(SUPPLIED RECORDS Opens)

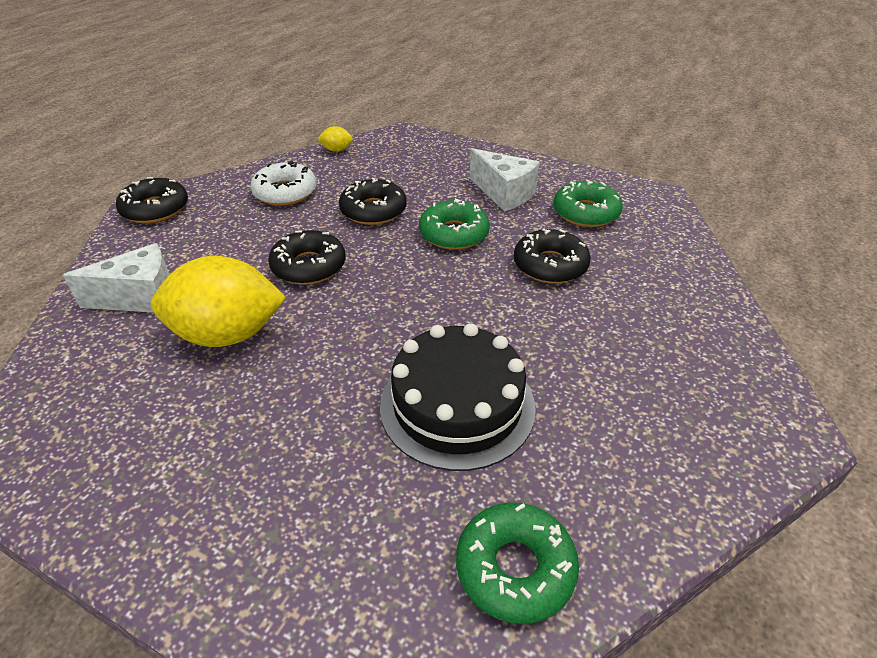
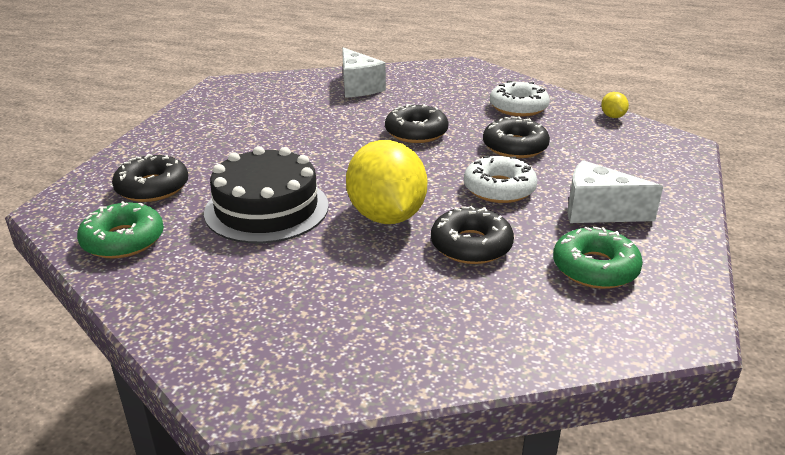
camera: 80 degrees right, 10 degrees down
(155, 209) = (463, 69): black donut -> black donut (152, 187)
(228, 334) = (328, 119): yellow lemon -> yellow lemon (386, 216)
(454, 233) = (499, 189): green donut -> white donut
(504, 194) = (598, 212): white cheese -> white cheese turned 75 degrees clockwise

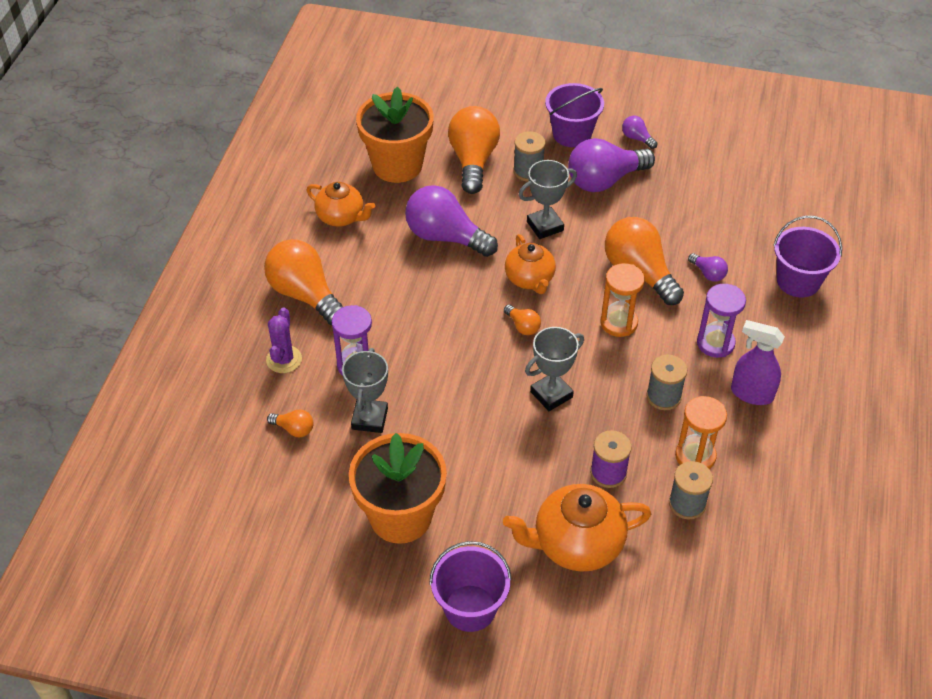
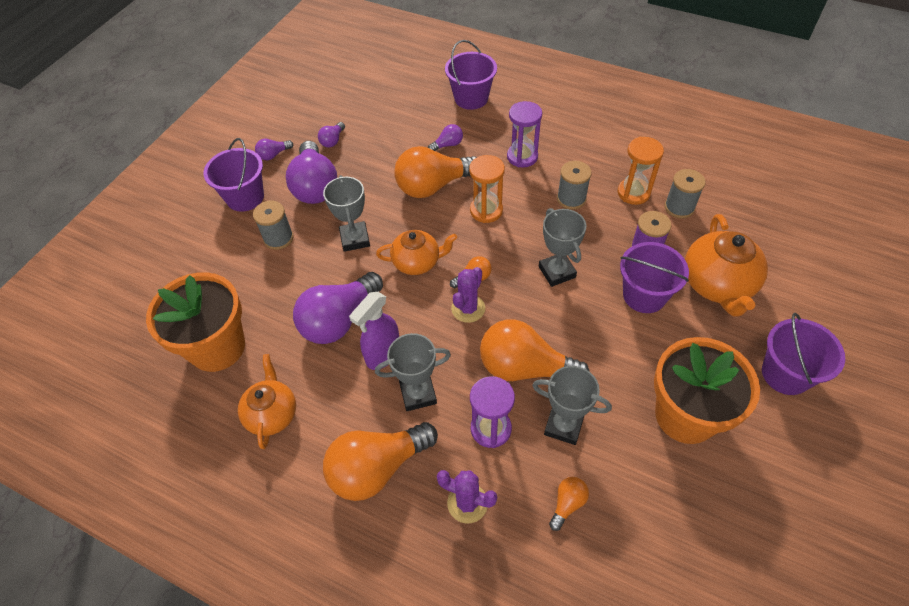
camera: 75 degrees left, 5 degrees up
(341, 217) = (272, 414): orange teapot -> orange teapot turned 45 degrees counterclockwise
(380, 308) = (418, 394): none -> grey trophy
(473, 161) = (243, 279): orange light bulb -> orange light bulb (525, 368)
(484, 328) = (468, 308): none -> purple cactus
(542, 474) = (644, 295): none -> purple bucket
(675, 178) = (333, 141): none -> purple light bulb
(751, 393) = (576, 148): purple spray bottle -> purple spray bottle (383, 354)

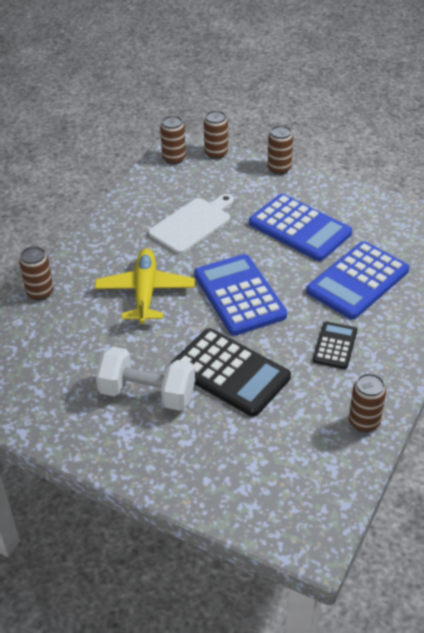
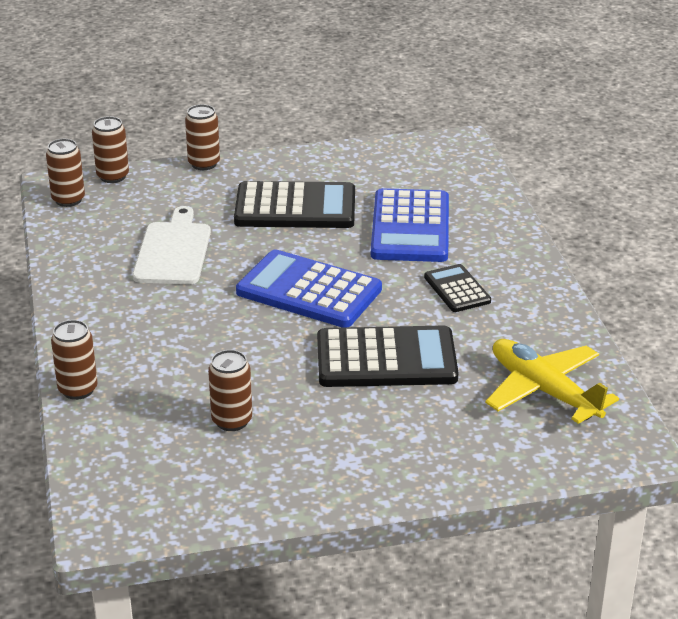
camera: 40 degrees left, 10 degrees down
(145, 292) = (203, 333): yellow plane -> yellow plane (544, 391)
(147, 394) = (325, 418): white dumbbell -> none
(300, 228) = (295, 207): blue calculator -> black calculator
(364, 422) = (559, 336): brown can -> brown can (232, 421)

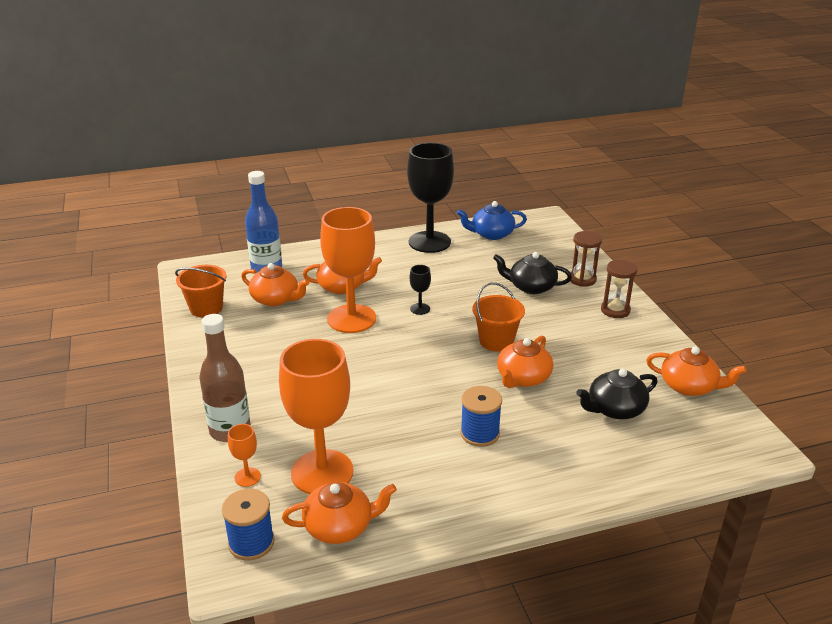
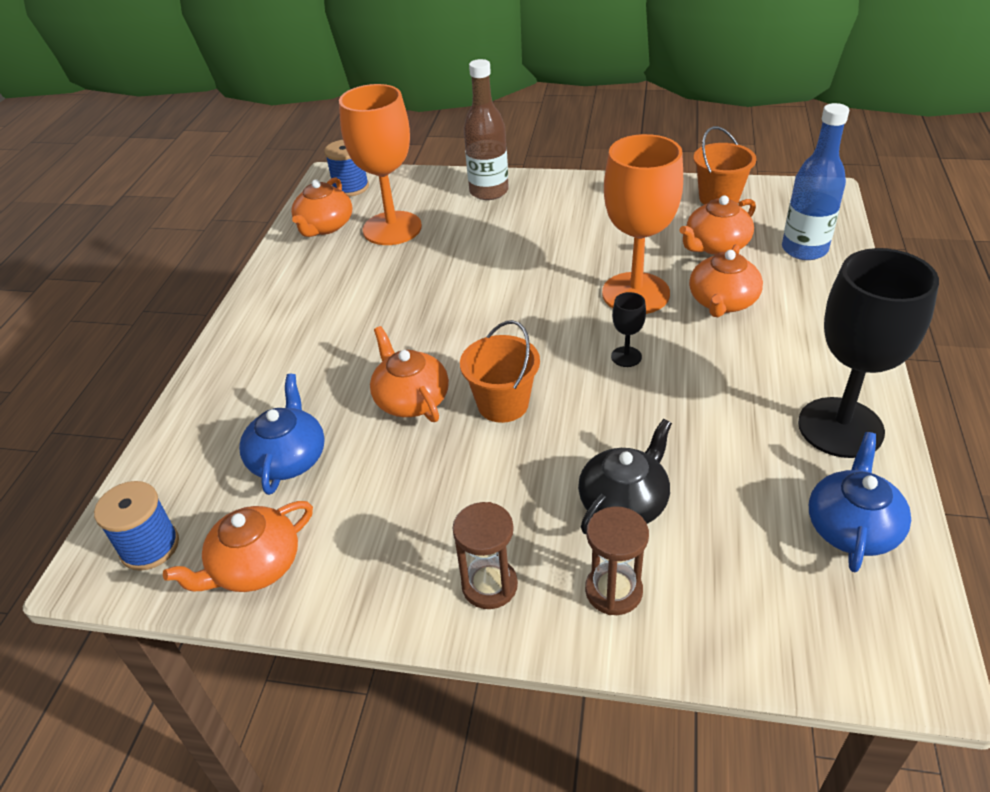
camera: 120 degrees right, 10 degrees up
(247, 477) = (421, 193): orange goblet -> none
(480, 433) = (353, 332): blue spool -> blue spool (150, 546)
(615, 409) = (288, 458): black teapot -> blue teapot

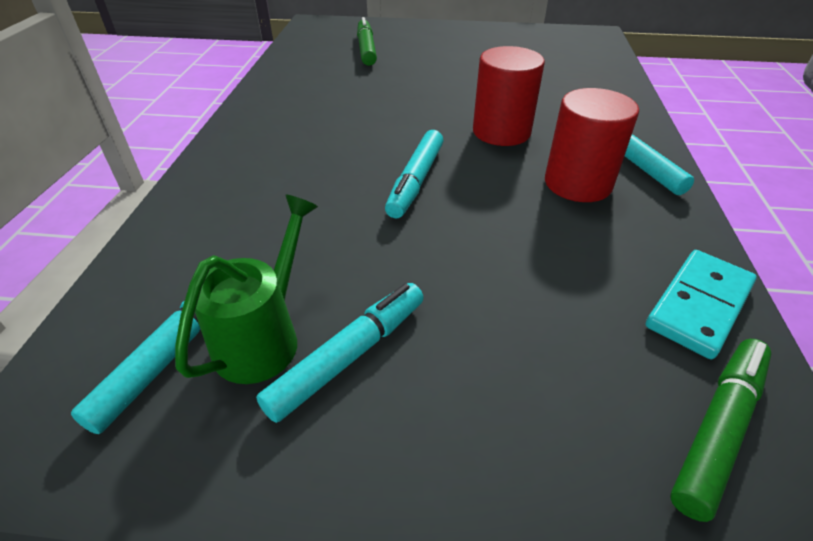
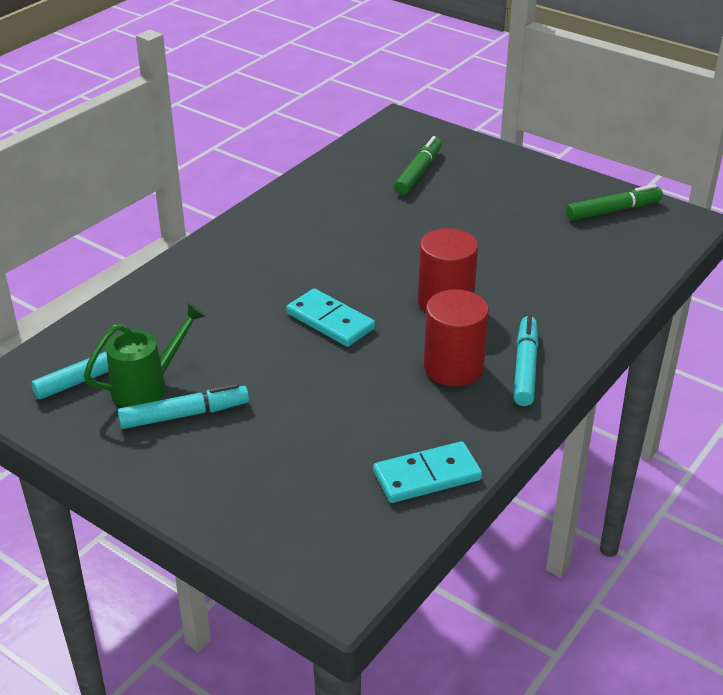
camera: 30 degrees right, 5 degrees down
(415, 181) = (330, 321): turquoise marker -> turquoise domino
(718, 429) = (348, 531): green marker -> green marker (613, 210)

(SUPPLIED RECORDS Closes)

## WORK REQUIRED
Keep every word of the records and none of the pictures when you print them again.

## SOLUTION TO THIS PROBLEM
camera: 80 degrees right, 10 degrees down
(155, 209) = (463, 69): black donut -> black donut (152, 187)
(228, 334) = (328, 119): yellow lemon -> yellow lemon (386, 216)
(454, 233) = (499, 189): green donut -> white donut
(504, 194) = (598, 212): white cheese -> white cheese turned 75 degrees clockwise

camera: 75 degrees left, 5 degrees up
(341, 217) = (272, 414): orange teapot -> orange teapot turned 45 degrees counterclockwise
(380, 308) = (418, 394): none -> grey trophy
(473, 161) = (243, 279): orange light bulb -> orange light bulb (525, 368)
(484, 328) = (468, 308): none -> purple cactus
(542, 474) = (644, 295): none -> purple bucket
(675, 178) = (333, 141): none -> purple light bulb
(751, 393) = (576, 148): purple spray bottle -> purple spray bottle (383, 354)

camera: 40 degrees left, 10 degrees down
(145, 292) = (203, 333): yellow plane -> yellow plane (544, 391)
(147, 394) = (325, 418): white dumbbell -> none
(300, 228) = (295, 207): blue calculator -> black calculator
(364, 422) = (559, 336): brown can -> brown can (232, 421)

camera: 120 degrees right, 10 degrees up
(247, 477) = (421, 193): orange goblet -> none
(480, 433) = (353, 332): blue spool -> blue spool (150, 546)
(615, 409) = (288, 458): black teapot -> blue teapot

camera: 30 degrees right, 5 degrees down
(415, 181) = (330, 321): turquoise marker -> turquoise domino
(718, 429) = (348, 531): green marker -> green marker (613, 210)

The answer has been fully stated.